═════ Exercise material ═════

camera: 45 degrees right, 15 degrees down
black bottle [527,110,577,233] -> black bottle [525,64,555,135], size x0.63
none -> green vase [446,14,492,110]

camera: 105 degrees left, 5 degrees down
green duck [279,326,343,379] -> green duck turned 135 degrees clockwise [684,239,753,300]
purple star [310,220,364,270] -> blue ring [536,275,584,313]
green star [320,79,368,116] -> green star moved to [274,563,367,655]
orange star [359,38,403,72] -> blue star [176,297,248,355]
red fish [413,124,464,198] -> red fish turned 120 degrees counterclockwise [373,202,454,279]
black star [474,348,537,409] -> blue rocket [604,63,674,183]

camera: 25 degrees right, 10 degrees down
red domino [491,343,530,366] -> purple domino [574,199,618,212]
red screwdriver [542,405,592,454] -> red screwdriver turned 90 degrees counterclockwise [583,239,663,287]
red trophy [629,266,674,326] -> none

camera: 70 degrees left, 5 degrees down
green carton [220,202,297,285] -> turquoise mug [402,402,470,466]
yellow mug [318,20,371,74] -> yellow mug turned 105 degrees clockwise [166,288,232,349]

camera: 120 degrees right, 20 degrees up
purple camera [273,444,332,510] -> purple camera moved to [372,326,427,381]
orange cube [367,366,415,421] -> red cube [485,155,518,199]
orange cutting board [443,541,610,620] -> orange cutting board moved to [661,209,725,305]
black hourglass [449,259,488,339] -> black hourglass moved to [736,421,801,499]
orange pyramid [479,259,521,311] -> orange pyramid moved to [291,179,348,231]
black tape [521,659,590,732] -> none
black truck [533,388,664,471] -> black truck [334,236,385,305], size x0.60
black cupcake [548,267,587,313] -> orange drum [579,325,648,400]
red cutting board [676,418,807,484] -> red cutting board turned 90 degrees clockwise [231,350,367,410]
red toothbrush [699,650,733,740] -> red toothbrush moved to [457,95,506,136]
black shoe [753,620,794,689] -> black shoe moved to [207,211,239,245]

═════

▸ The problem: Return only those lines of the records that contain the string "degrees".

▸ Response area:
camera: 45 degrees right, 15 degrees down
camera: 105 degrees left, 5 degrees down
green duck [279,326,343,379] -> green duck turned 135 degrees clockwise [684,239,753,300]
red fish [413,124,464,198] -> red fish turned 120 degrees counterclockwise [373,202,454,279]
camera: 25 degrees right, 10 degrees down
red screwdriver [542,405,592,454] -> red screwdriver turned 90 degrees counterclockwise [583,239,663,287]
camera: 70 degrees left, 5 degrees down
yellow mug [318,20,371,74] -> yellow mug turned 105 degrees clockwise [166,288,232,349]
camera: 120 degrees right, 20 degrees up
red cutting board [676,418,807,484] -> red cutting board turned 90 degrees clockwise [231,350,367,410]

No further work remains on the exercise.